TASK BRIEF: Filter the records down to the lines that hold the word "camera", and copy each of those lines.

SUPPLIED MATERIAL:
***
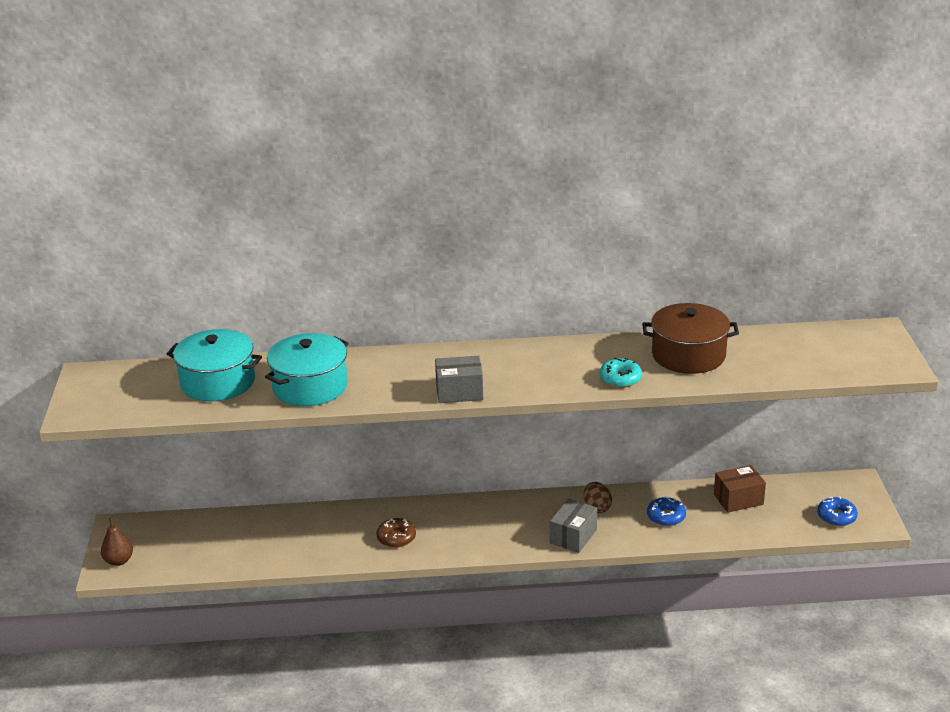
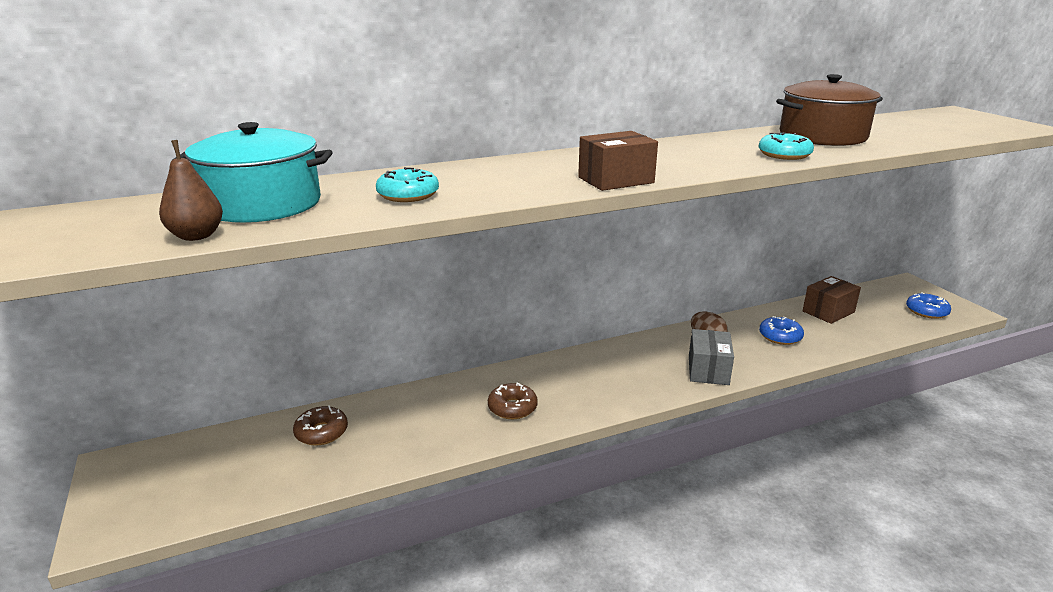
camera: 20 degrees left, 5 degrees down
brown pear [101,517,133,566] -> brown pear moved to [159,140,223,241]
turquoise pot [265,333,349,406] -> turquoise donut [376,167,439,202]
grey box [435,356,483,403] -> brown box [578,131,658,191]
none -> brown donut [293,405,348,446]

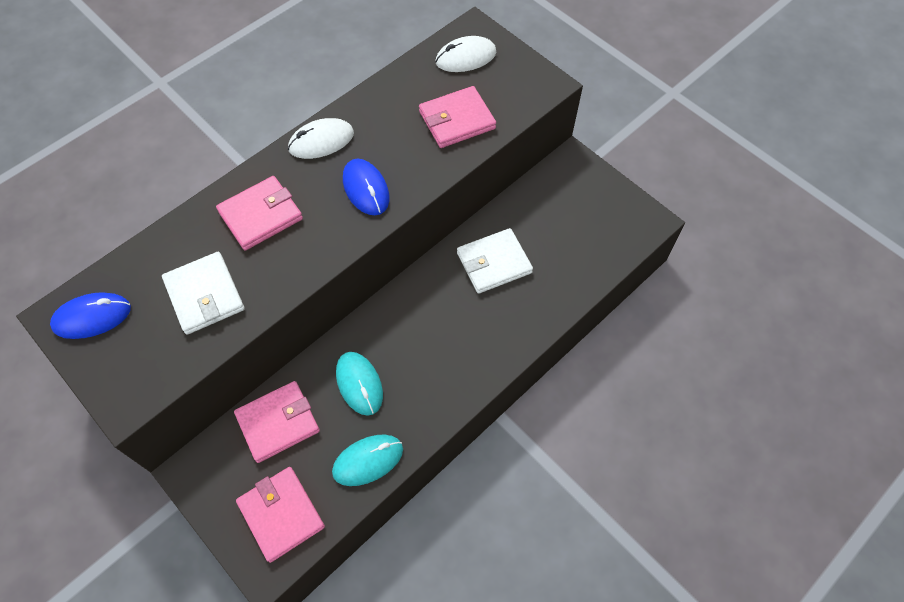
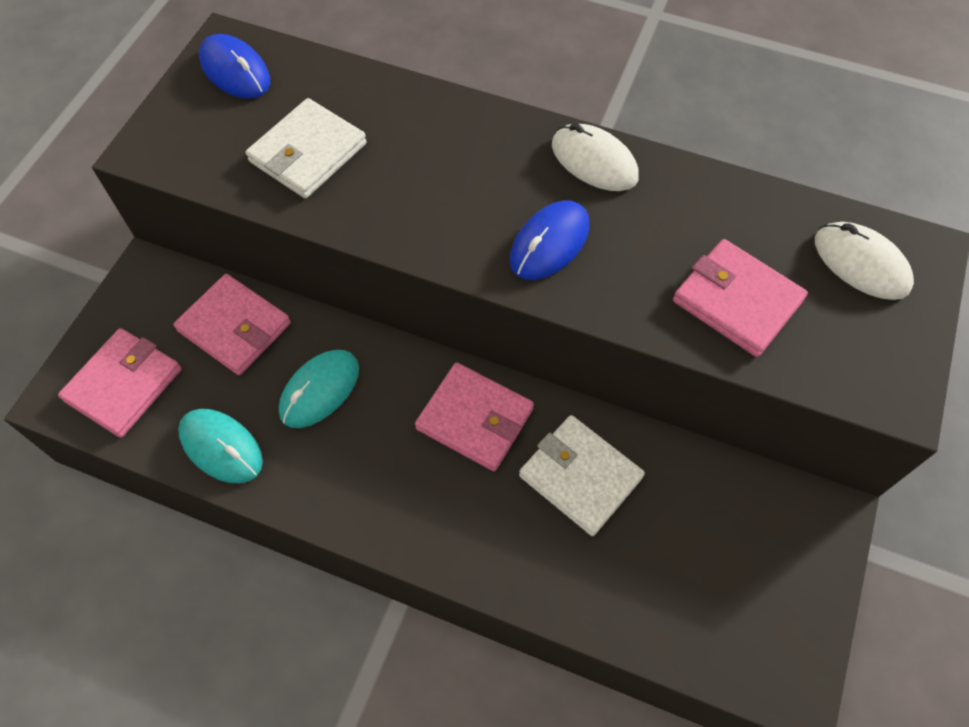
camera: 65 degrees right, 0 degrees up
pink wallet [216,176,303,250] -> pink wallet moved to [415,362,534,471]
***
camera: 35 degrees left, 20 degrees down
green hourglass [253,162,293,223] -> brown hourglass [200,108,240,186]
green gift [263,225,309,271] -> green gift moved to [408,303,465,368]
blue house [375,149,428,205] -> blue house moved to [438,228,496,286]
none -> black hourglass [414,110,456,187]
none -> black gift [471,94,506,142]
***
ANSWER AREA:
camera: 20 degrees left, 5 degrees down
camera: 65 degrees right, 0 degrees up
camera: 35 degrees left, 20 degrees down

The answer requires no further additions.